The data below:

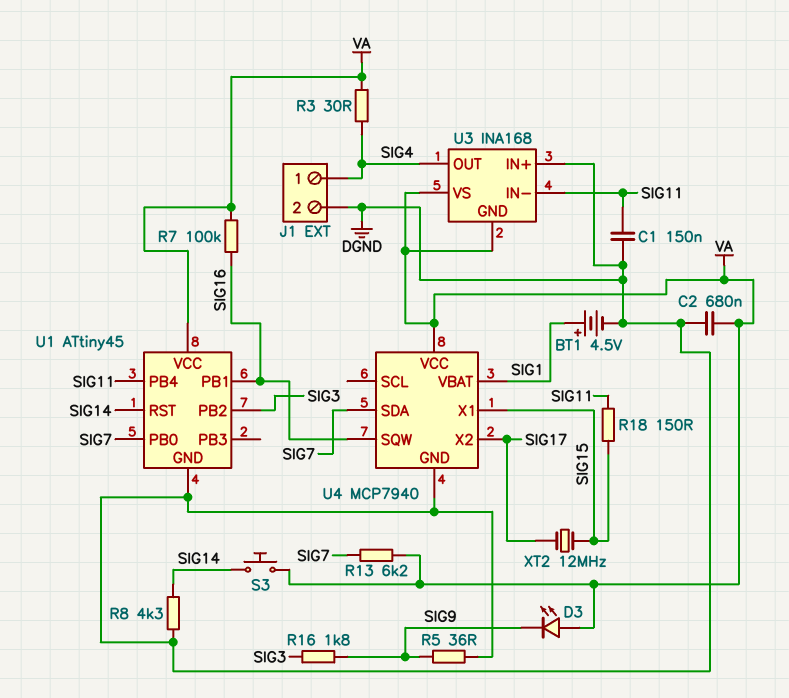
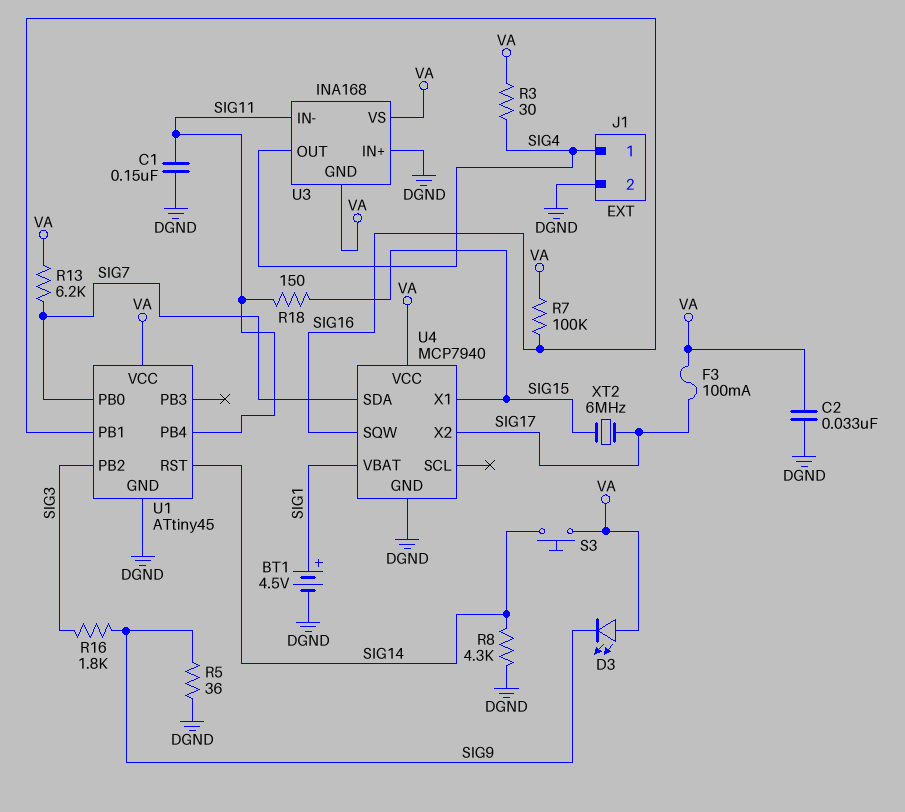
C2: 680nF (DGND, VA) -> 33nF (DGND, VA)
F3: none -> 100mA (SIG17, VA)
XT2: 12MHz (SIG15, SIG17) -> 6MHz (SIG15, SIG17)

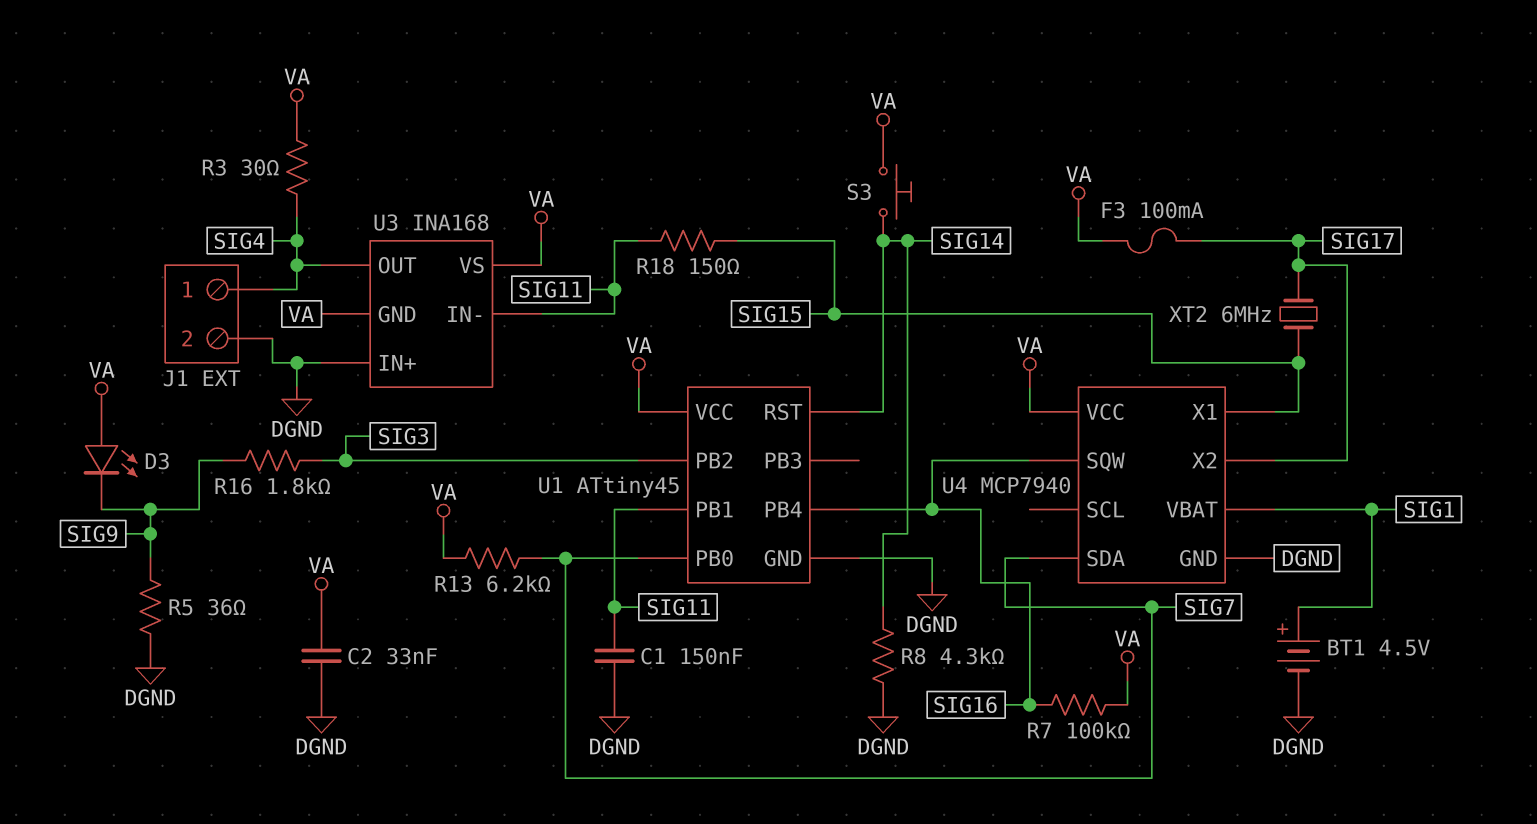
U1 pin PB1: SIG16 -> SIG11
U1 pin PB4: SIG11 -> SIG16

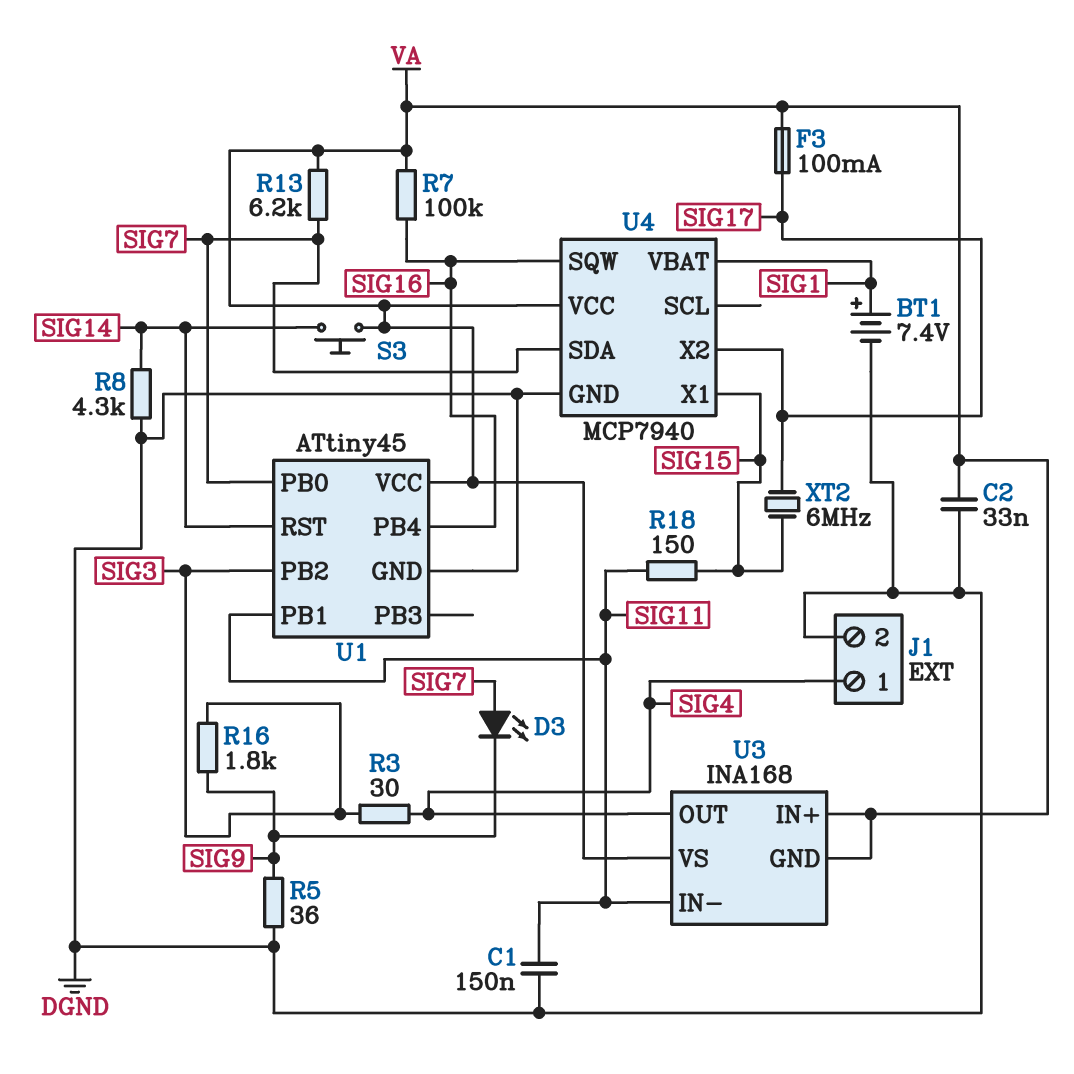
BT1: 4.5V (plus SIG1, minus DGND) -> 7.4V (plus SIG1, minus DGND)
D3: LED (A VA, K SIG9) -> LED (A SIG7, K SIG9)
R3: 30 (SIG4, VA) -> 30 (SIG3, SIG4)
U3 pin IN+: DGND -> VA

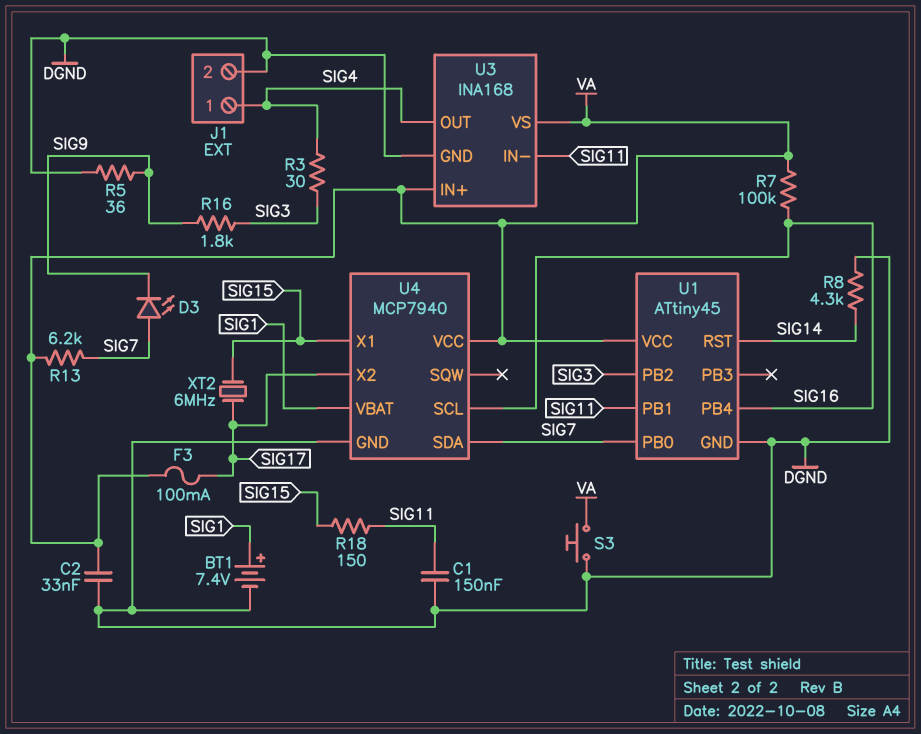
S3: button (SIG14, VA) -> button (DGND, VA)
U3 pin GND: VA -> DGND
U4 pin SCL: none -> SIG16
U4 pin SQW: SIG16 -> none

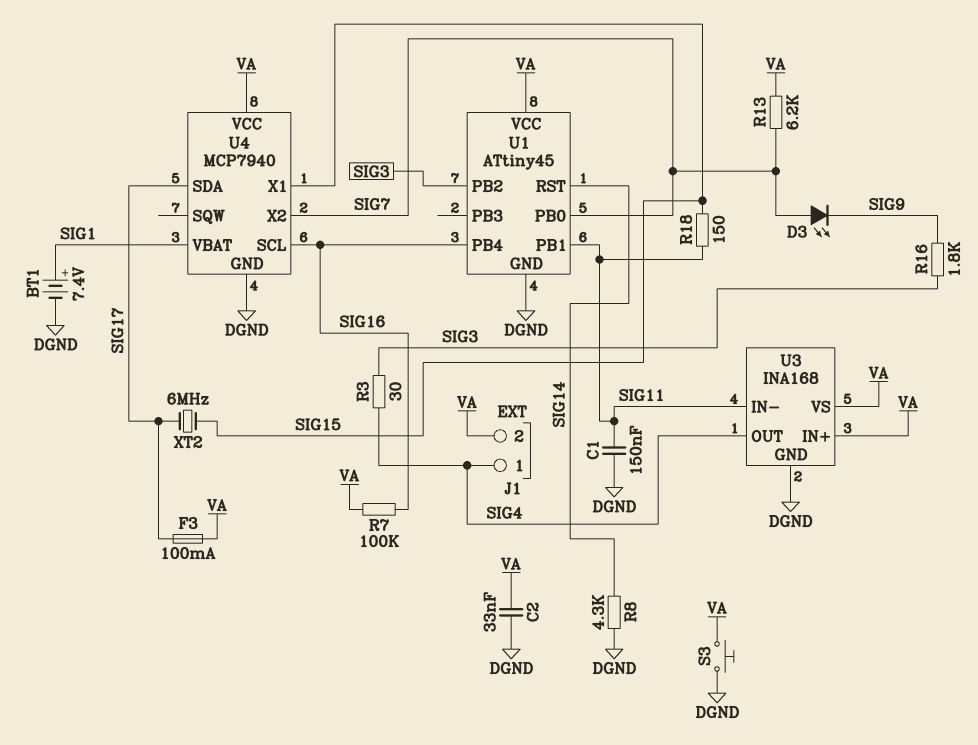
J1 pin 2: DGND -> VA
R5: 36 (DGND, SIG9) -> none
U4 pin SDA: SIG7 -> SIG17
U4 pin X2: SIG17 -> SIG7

End of The data.

* [Exercise prompt]: What you return must match the records line for line, with the pictures left out.

* [Task result]:
C2: 680nF (DGND, VA) -> 33nF (DGND, VA)
F3: none -> 100mA (SIG17, VA)
XT2: 12MHz (SIG15, SIG17) -> 6MHz (SIG15, SIG17)

U1 pin PB1: SIG16 -> SIG11
U1 pin PB4: SIG11 -> SIG16

BT1: 4.5V (plus SIG1, minus DGND) -> 7.4V (plus SIG1, minus DGND)
D3: LED (A VA, K SIG9) -> LED (A SIG7, K SIG9)
R3: 30 (SIG4, VA) -> 30 (SIG3, SIG4)
U3 pin IN+: DGND -> VA

S3: button (SIG14, VA) -> button (DGND, VA)
U3 pin GND: VA -> DGND
U4 pin SCL: none -> SIG16
U4 pin SQW: SIG16 -> none

J1 pin 2: DGND -> VA
R5: 36 (DGND, SIG9) -> none
U4 pin SDA: SIG7 -> SIG17
U4 pin X2: SIG17 -> SIG7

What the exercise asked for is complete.